> **Task statement**: Copy each line below exactly and leave the pictures out.

Segment Start: Data provided

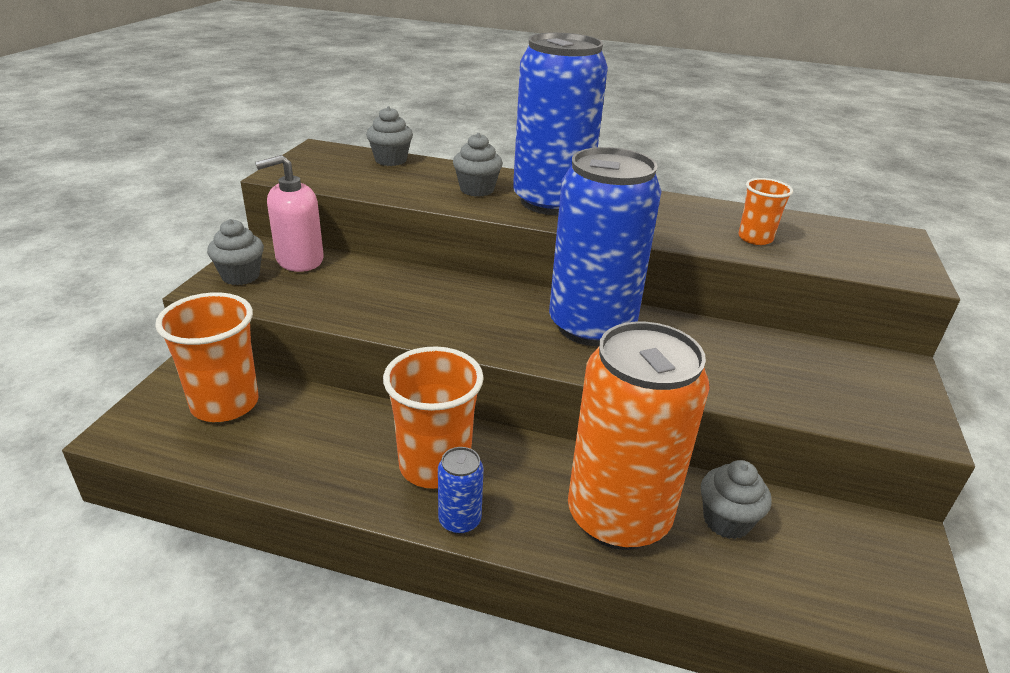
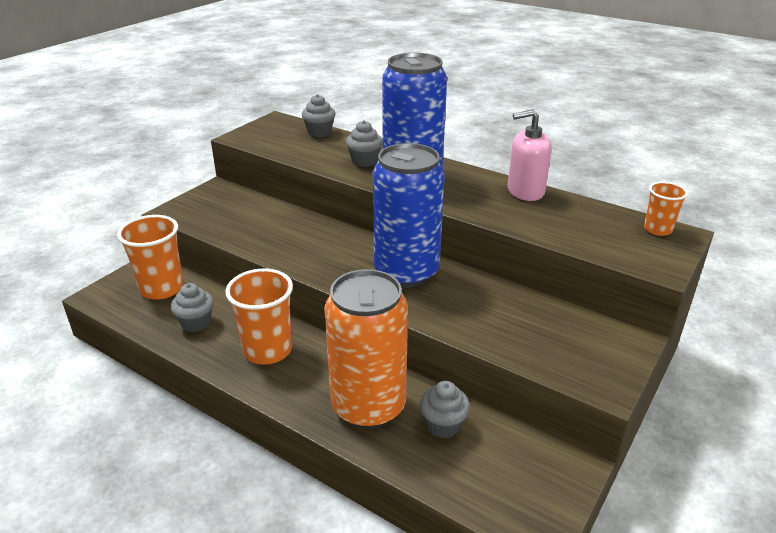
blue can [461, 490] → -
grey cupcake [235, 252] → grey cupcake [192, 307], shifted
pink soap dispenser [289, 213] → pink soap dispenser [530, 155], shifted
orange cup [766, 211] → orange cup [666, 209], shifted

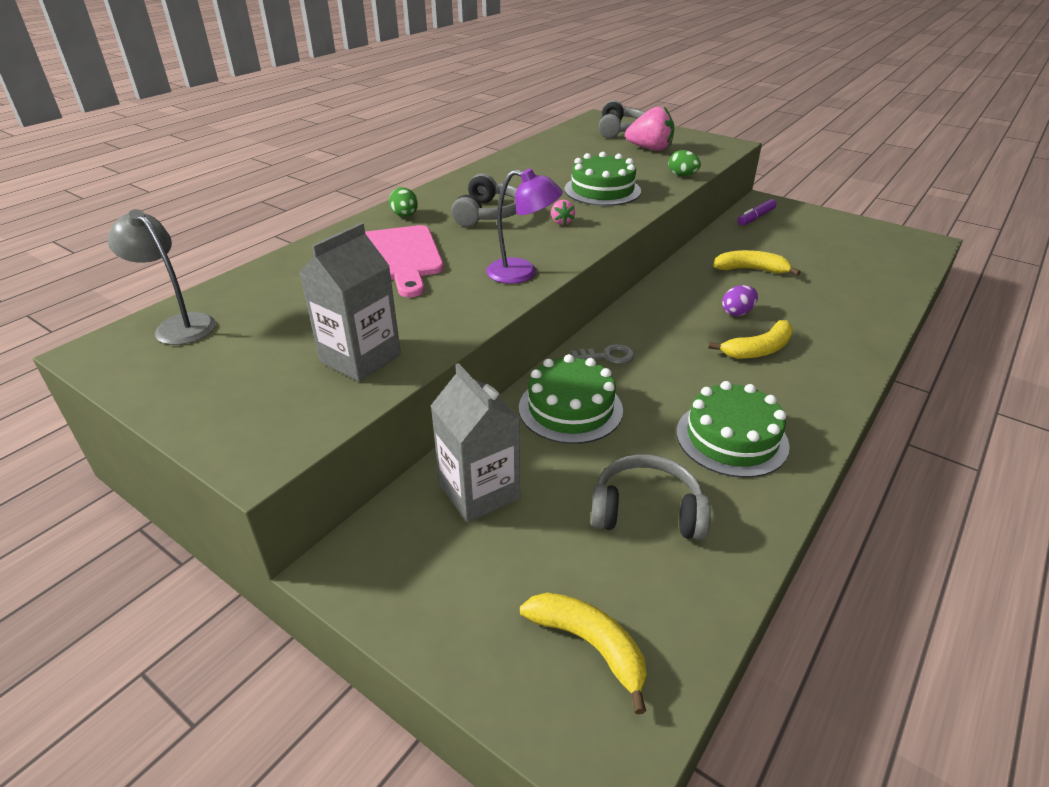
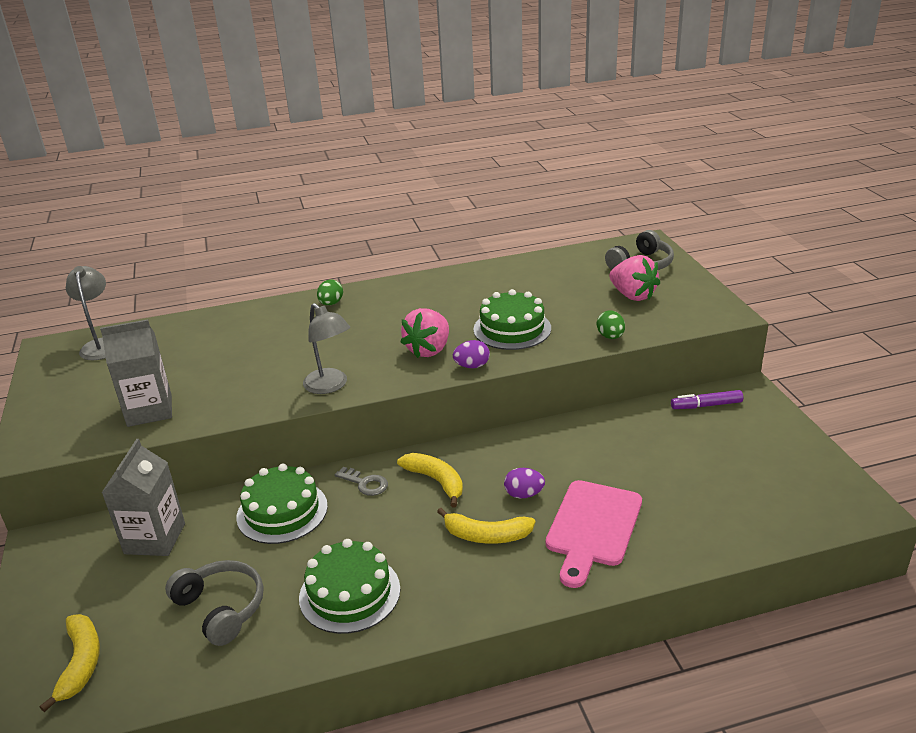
grey headphones [484, 200] → -
- → purple egg [471, 354]
pink cutting board [404, 261] → pink cutting board [594, 534], shifted
yellow banana [757, 263] → yellow banana [430, 480], shifted
purple lamp [524, 226] → grey lamp [326, 348]
pink strawberry [563, 212] → pink strawberry [424, 333], x2.10

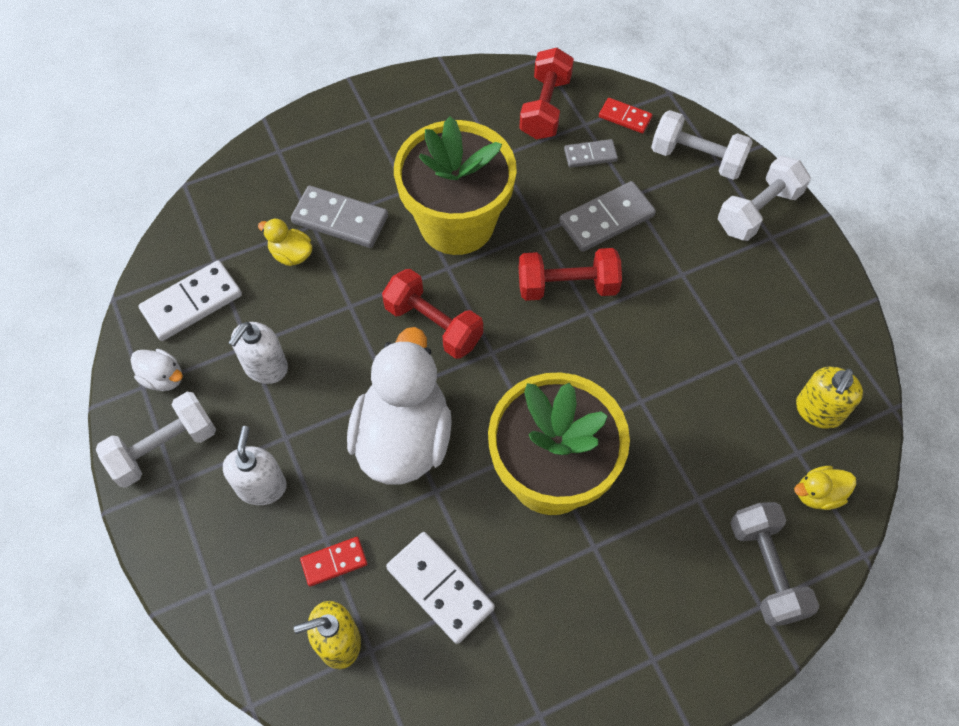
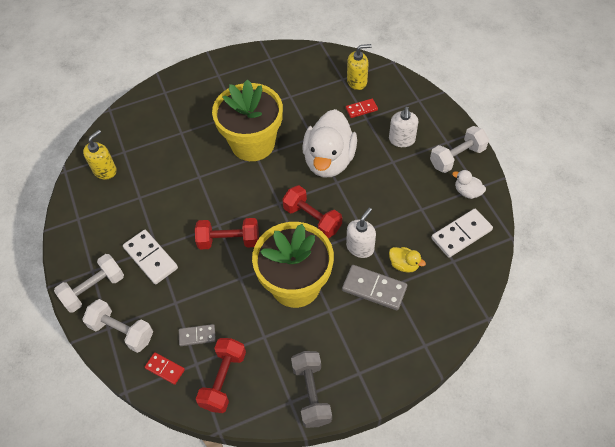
grey domino [607, 216] → -
yellow duck [825, 488] → -
white soap dispenser [258, 353] → white soap dispenser [361, 233], shifted
white domino [440, 588] → white domino [150, 257], shifted
grey dumbbell [774, 564] → grey dumbbell [311, 389], shifted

Segment End: Data provided

> **Solution to the problem**:
blue can [461, 490] → -
grey cupcake [235, 252] → grey cupcake [192, 307], shifted
pink soap dispenser [289, 213] → pink soap dispenser [530, 155], shifted
orange cup [766, 211] → orange cup [666, 209], shifted

grey headphones [484, 200] → -
- → purple egg [471, 354]
pink cutting board [404, 261] → pink cutting board [594, 534], shifted
yellow banana [757, 263] → yellow banana [430, 480], shifted
purple lamp [524, 226] → grey lamp [326, 348]
pink strawberry [563, 212] → pink strawberry [424, 333], x2.10

grey domino [607, 216] → -
yellow duck [825, 488] → -
white soap dispenser [258, 353] → white soap dispenser [361, 233], shifted
white domino [440, 588] → white domino [150, 257], shifted
grey dumbbell [774, 564] → grey dumbbell [311, 389], shifted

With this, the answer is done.